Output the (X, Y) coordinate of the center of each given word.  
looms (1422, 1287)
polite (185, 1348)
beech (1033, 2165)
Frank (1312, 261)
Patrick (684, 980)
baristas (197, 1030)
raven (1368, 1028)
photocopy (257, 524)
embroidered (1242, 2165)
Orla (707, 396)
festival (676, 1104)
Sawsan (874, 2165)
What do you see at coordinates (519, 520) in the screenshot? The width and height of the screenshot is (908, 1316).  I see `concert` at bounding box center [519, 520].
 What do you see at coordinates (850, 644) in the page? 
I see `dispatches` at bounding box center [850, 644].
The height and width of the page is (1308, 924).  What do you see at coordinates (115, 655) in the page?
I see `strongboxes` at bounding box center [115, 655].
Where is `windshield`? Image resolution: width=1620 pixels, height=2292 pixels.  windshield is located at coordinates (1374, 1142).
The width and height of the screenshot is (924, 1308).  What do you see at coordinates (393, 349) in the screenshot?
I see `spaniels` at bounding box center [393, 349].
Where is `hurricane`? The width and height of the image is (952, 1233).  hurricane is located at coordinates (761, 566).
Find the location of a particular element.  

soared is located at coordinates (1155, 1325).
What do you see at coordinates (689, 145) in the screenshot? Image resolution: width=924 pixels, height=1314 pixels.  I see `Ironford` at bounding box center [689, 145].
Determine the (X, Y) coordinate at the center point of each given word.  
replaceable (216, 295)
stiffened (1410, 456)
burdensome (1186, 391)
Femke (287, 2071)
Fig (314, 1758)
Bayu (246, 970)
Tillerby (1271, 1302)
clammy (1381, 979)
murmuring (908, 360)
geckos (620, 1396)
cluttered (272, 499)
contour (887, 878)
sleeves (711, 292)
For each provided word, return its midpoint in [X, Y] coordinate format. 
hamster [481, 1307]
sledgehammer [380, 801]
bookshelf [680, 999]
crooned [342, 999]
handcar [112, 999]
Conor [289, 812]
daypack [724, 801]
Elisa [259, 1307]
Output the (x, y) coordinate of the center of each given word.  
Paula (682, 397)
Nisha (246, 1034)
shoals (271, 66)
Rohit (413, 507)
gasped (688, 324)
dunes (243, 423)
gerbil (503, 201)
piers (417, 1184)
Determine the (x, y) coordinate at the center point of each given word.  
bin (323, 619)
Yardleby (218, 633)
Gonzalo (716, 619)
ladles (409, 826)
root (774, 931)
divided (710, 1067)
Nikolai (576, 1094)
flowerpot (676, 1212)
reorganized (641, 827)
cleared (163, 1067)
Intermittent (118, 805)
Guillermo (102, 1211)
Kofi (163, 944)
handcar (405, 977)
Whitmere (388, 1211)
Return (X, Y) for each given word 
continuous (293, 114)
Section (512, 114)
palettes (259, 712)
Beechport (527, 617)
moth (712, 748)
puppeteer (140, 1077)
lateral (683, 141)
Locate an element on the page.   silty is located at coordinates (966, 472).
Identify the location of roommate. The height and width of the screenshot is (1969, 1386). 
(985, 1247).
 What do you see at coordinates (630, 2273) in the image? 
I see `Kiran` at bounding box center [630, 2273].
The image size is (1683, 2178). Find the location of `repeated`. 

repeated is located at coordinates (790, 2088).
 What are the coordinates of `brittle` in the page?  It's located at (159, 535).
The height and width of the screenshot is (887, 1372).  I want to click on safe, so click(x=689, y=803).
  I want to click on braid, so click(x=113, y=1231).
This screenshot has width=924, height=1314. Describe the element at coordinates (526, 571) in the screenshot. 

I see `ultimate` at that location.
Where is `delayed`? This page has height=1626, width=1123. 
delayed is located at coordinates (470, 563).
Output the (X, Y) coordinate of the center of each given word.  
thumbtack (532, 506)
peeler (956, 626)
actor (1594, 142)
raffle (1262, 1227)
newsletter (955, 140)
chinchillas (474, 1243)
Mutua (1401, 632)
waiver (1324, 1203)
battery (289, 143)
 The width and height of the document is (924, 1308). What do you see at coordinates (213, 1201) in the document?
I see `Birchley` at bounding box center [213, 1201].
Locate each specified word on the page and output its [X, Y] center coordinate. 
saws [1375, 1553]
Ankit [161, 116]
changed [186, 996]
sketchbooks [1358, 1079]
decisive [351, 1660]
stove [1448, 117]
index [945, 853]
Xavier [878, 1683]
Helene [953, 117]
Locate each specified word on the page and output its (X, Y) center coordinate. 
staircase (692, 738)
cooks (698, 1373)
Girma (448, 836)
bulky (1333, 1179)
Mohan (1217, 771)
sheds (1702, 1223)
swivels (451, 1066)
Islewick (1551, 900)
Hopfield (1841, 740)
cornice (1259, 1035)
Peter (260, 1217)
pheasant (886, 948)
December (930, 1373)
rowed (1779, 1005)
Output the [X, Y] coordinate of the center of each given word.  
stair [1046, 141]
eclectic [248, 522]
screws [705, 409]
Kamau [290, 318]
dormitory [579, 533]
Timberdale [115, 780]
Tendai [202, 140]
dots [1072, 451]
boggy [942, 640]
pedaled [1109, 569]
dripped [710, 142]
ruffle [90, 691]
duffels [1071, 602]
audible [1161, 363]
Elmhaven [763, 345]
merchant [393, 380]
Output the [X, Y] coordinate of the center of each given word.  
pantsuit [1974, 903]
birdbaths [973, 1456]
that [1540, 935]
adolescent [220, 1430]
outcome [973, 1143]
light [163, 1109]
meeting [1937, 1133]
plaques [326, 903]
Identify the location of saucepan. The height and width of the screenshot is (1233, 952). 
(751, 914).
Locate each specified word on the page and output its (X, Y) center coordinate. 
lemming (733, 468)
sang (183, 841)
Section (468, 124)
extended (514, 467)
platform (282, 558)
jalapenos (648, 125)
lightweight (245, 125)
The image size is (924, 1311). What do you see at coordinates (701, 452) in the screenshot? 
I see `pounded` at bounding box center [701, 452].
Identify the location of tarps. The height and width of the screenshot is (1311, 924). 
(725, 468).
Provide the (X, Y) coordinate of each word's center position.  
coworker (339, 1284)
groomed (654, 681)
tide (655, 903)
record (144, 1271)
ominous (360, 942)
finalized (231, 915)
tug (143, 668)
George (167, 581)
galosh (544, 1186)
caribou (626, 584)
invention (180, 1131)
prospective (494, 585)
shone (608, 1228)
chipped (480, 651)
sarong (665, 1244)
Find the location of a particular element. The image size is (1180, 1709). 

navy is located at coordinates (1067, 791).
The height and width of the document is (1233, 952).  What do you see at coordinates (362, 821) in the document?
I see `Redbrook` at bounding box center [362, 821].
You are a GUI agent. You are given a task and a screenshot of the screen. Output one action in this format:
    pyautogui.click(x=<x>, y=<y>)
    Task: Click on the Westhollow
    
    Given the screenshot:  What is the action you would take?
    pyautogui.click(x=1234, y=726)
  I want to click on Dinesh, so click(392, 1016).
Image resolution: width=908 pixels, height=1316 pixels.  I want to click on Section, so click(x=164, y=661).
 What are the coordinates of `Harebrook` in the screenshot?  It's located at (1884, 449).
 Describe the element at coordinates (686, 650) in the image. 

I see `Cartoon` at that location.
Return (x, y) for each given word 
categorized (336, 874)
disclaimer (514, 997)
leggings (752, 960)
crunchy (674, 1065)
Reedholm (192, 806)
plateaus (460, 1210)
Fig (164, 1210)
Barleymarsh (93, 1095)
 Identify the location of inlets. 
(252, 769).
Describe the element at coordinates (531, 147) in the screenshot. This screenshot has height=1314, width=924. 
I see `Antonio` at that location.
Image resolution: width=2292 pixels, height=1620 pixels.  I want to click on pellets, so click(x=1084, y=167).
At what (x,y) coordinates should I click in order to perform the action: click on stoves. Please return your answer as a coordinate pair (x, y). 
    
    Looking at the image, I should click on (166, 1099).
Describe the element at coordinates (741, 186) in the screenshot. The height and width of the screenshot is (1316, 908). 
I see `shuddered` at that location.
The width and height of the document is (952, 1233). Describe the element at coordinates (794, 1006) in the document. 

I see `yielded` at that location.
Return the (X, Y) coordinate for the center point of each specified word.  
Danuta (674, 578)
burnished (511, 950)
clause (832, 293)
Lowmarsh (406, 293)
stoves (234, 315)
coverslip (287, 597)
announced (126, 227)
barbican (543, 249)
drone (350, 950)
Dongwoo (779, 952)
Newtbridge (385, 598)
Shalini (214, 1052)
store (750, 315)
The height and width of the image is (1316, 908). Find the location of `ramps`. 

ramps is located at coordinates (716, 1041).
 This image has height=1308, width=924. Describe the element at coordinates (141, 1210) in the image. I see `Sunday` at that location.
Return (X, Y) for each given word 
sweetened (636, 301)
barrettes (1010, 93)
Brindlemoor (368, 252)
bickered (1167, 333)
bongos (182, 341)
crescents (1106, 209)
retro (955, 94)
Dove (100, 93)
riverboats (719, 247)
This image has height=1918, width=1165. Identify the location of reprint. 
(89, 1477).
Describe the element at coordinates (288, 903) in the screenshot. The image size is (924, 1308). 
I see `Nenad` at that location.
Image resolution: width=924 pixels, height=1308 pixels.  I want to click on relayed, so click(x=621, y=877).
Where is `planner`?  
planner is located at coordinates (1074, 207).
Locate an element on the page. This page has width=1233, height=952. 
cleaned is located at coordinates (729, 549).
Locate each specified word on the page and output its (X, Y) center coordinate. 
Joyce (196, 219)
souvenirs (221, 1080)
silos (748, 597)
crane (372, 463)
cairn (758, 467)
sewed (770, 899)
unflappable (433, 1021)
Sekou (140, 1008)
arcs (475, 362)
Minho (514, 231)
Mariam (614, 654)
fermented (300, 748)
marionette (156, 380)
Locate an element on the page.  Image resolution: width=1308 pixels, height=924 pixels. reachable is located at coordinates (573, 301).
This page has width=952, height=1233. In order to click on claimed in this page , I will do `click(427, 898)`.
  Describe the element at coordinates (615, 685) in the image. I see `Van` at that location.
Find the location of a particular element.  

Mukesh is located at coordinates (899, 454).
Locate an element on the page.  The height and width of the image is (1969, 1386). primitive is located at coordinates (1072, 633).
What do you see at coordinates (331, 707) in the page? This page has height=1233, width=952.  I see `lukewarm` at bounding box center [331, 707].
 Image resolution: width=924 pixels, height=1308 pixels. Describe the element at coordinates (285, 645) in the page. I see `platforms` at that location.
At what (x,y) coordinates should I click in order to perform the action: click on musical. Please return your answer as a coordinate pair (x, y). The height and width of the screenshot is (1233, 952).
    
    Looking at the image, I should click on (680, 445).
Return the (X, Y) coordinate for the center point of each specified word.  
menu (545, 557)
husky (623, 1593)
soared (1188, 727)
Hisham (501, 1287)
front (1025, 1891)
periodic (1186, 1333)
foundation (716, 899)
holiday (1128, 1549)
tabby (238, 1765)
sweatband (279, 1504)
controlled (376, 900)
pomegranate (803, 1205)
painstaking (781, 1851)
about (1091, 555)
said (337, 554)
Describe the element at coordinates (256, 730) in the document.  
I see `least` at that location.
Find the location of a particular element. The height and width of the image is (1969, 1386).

####################

== SET PROBLEM ==
Copy out only the items starting with the line with "sleeves (711, 292)" and going on through the line with "flowerpot (676, 1212)", replacing each "word" with "term" and leaving everything else unchanged.

== WRITTEN REPLY ==
sleeves (711, 292)
For each provided term, return its midpoint in [X, Y] coordinate format. 
hamster [481, 1307]
sledgehammer [380, 801]
bookshelf [680, 999]
crooned [342, 999]
handcar [112, 999]
Conor [289, 812]
daypack [724, 801]
Elisa [259, 1307]
Output the (x, y) coordinate of the center of each given term.  
Paula (682, 397)
Nisha (246, 1034)
shoals (271, 66)
Rohit (413, 507)
gasped (688, 324)
dunes (243, 423)
gerbil (503, 201)
piers (417, 1184)
Determine the (x, y) coordinate at the center point of each given term.  
bin (323, 619)
Yardleby (218, 633)
Gonzalo (716, 619)
ladles (409, 826)
root (774, 931)
divided (710, 1067)
Nikolai (576, 1094)
flowerpot (676, 1212)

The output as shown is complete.